§ Aim of the exercise: Identify every line in the records below that contains the word "blue", and reproduce each one.

Dataset Start Marker

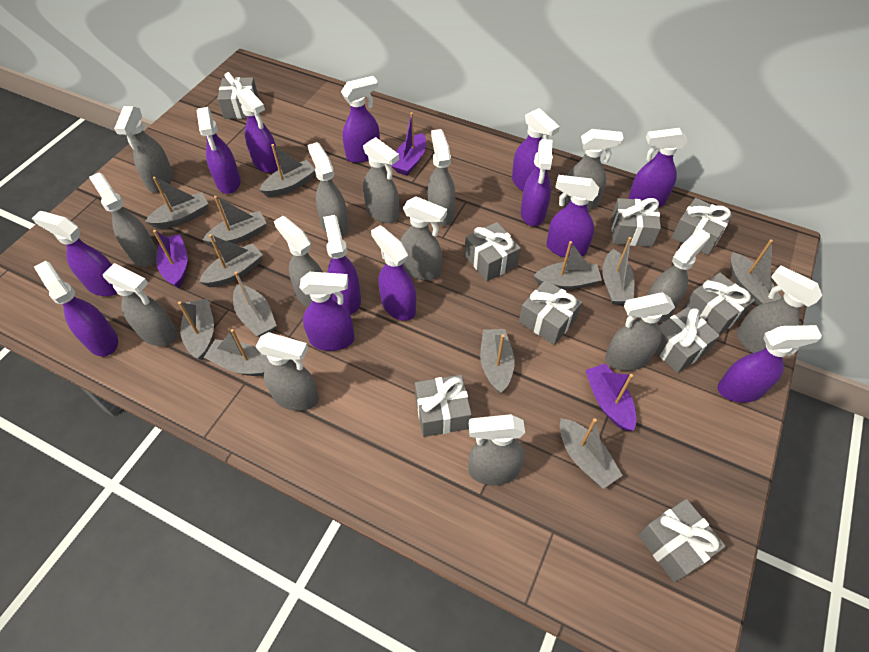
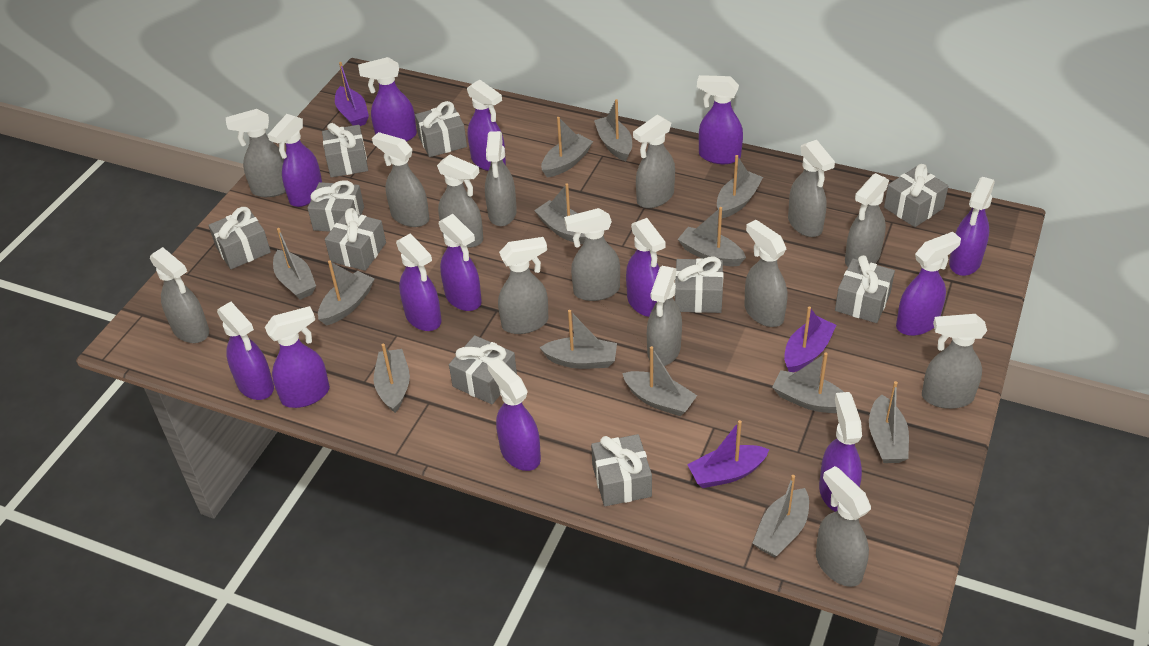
grey boat: 12 -> 13
grey gift: 9 -> 10

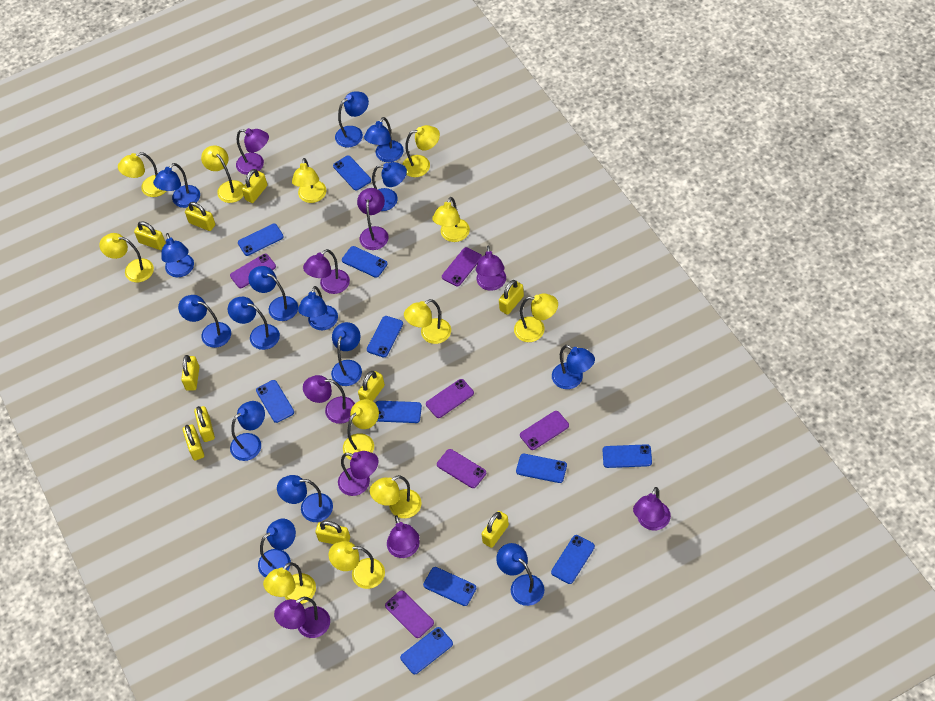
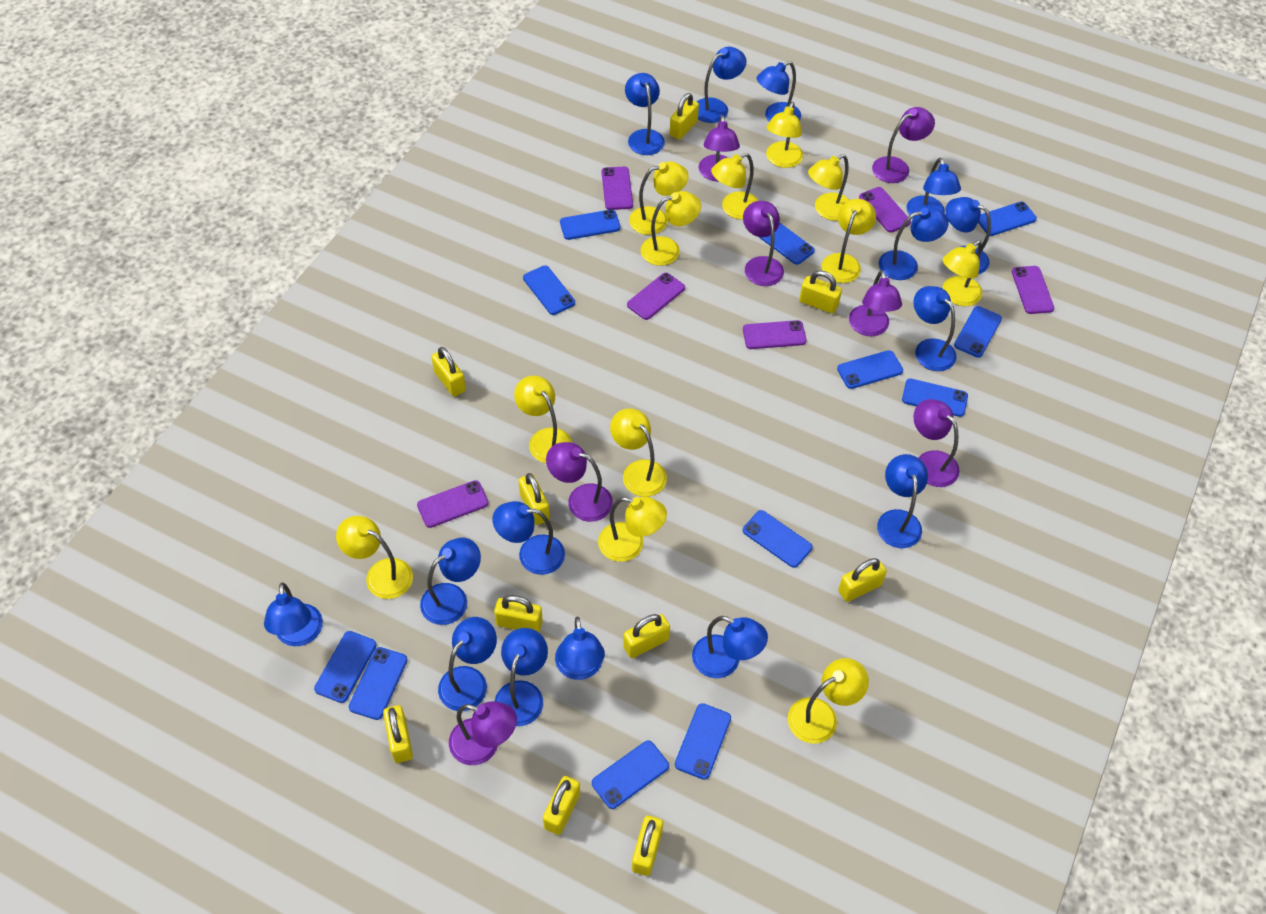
blue phone: 11 -> 12
purple lamp: 9 -> 7

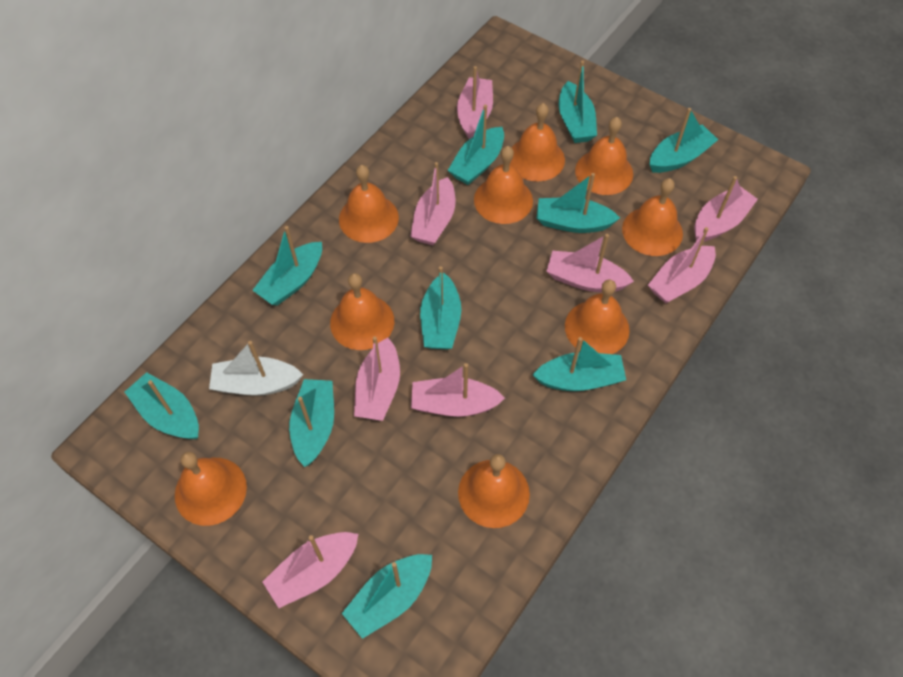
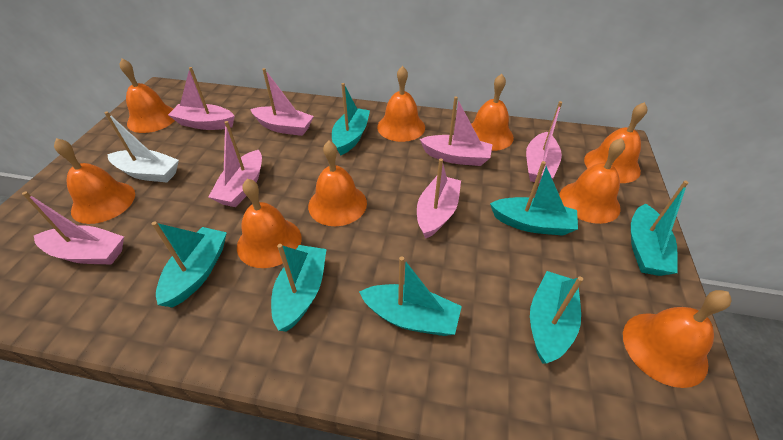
pink boat: 8 -> 7
turquoise boat: 10 -> 7

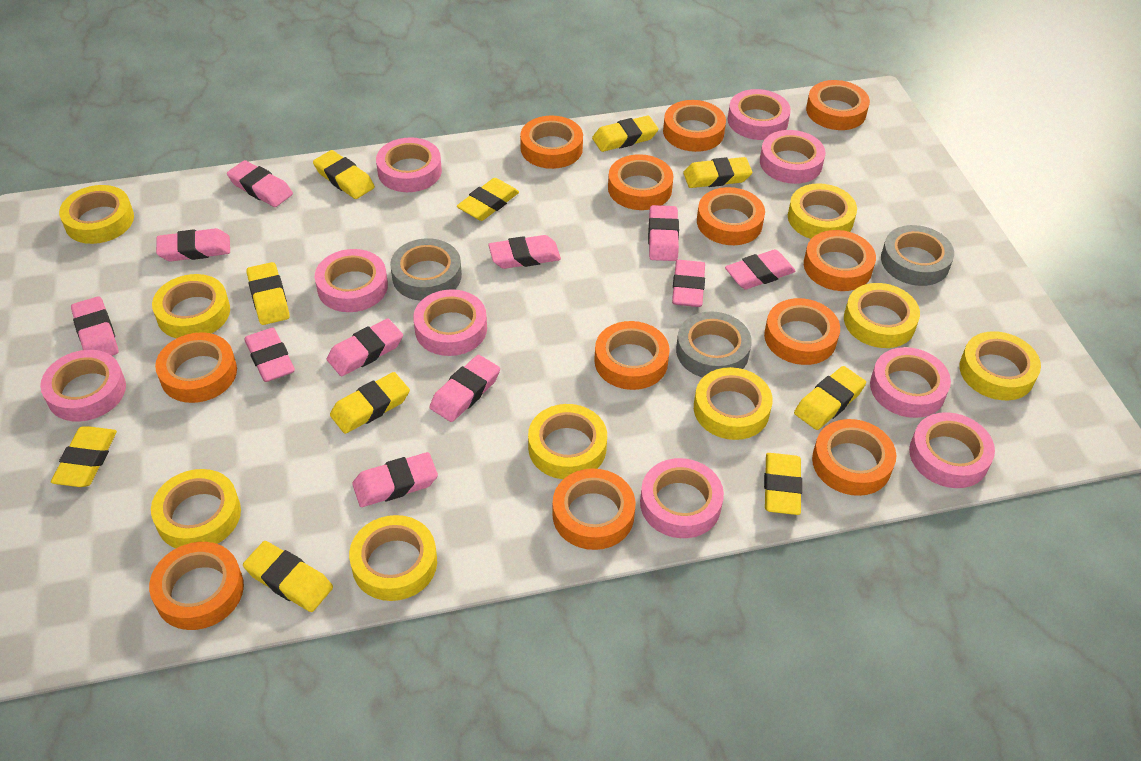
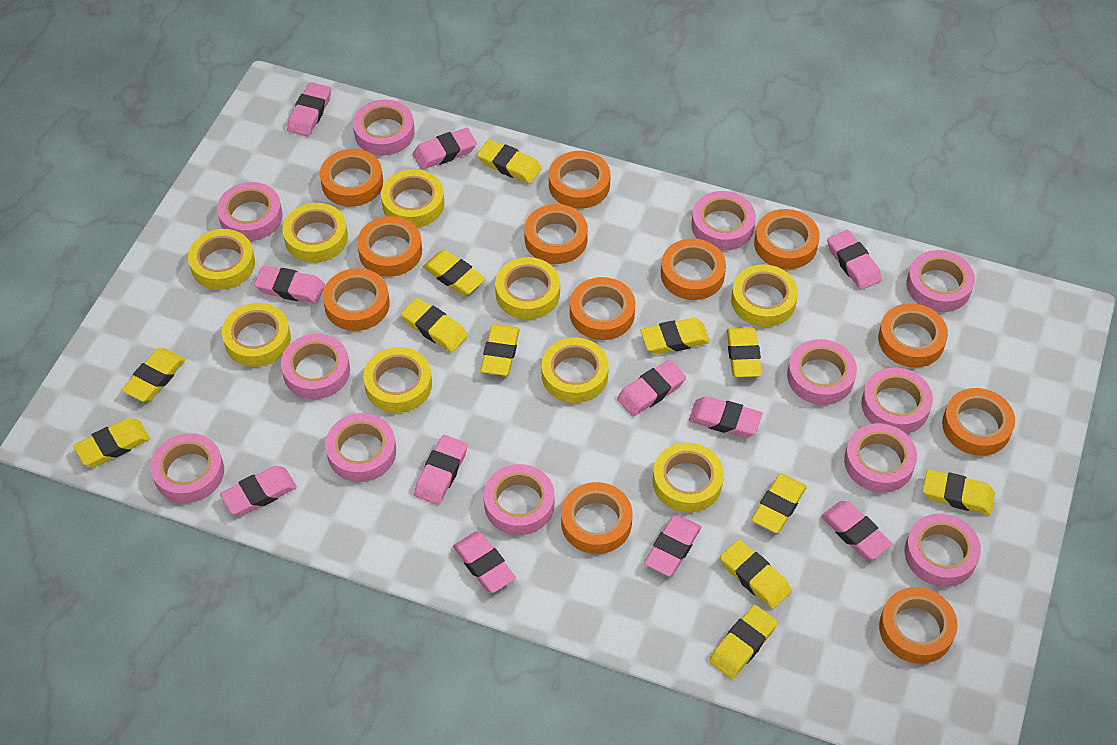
grey tape: 3 -> 0
pink tape: 9 -> 12
yellow eraser: 10 -> 12

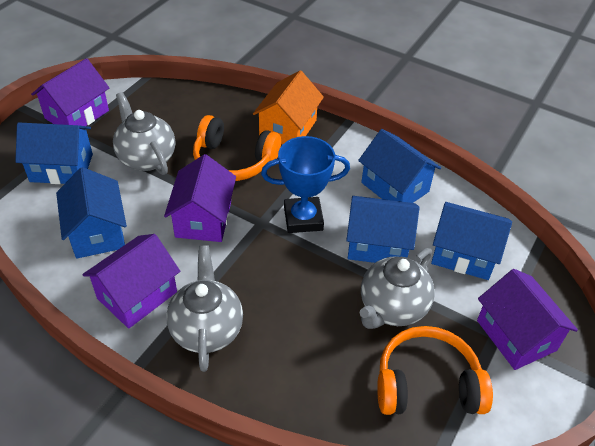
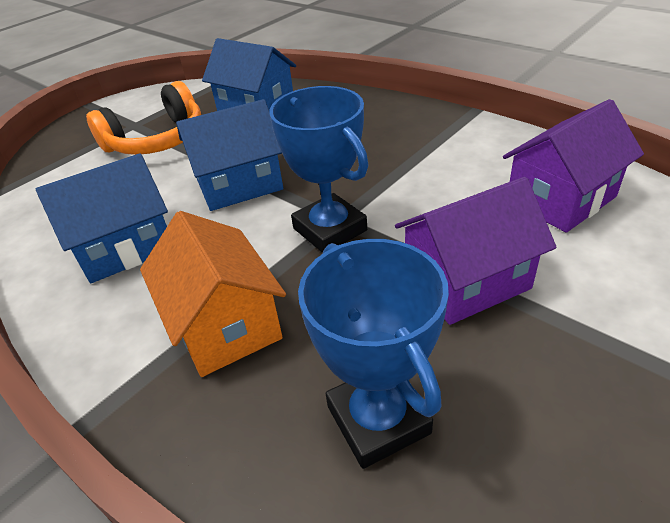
blue house: 5 -> 3
blue trophy: 1 -> 2
grey teapot: 3 -> 0
orange headphones: 2 -> 1
purple house: 4 -> 2

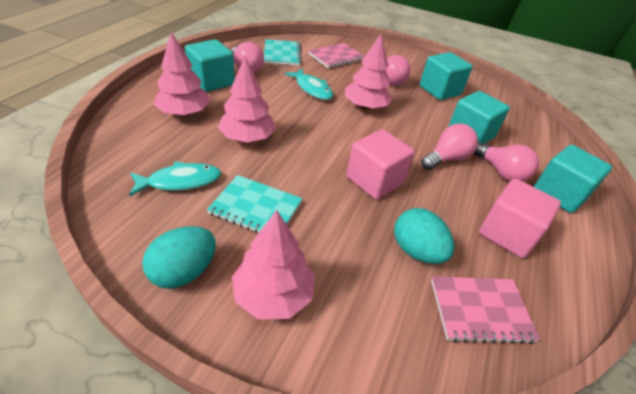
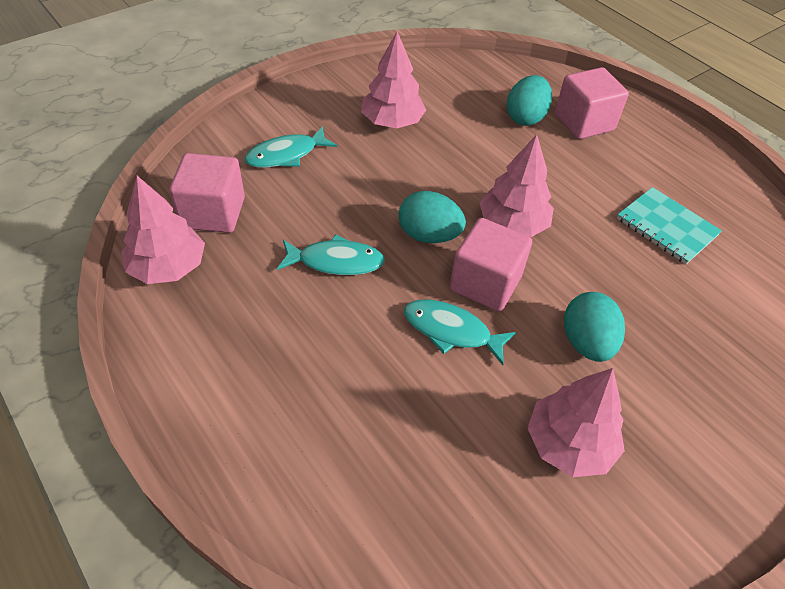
pink cube: 2 -> 3
pink light bulb: 4 -> 0
pink notebook: 2 -> 0
turquoise cube: 4 -> 0
turquoise egg: 2 -> 3
turquoise fish: 2 -> 3
turquoise notebook: 2 -> 1

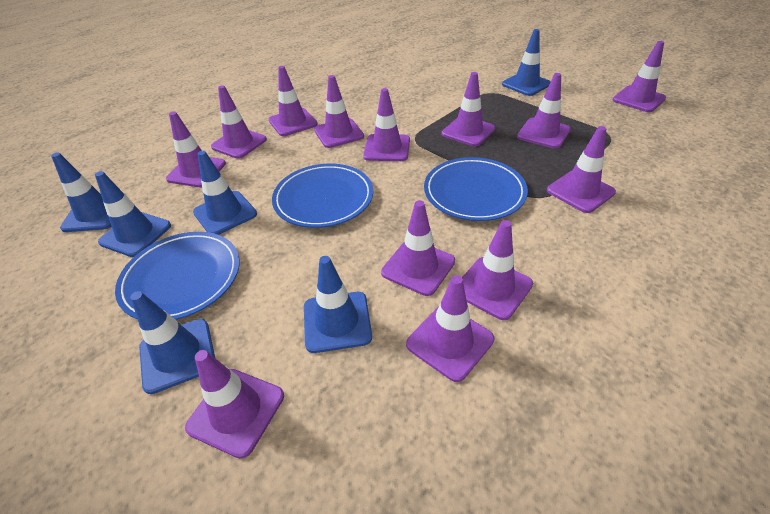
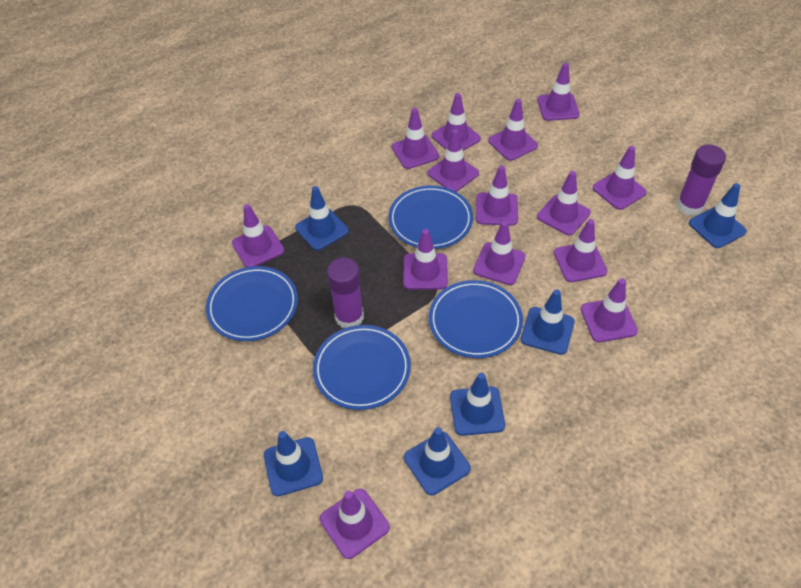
blue plate: 3 -> 4
purple glue stick: 0 -> 2
purple traffic cone: 13 -> 14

Dataset End Marker

§ Answer space:
blue phone: 11 -> 12
blue house: 5 -> 3
blue trophy: 1 -> 2
blue plate: 3 -> 4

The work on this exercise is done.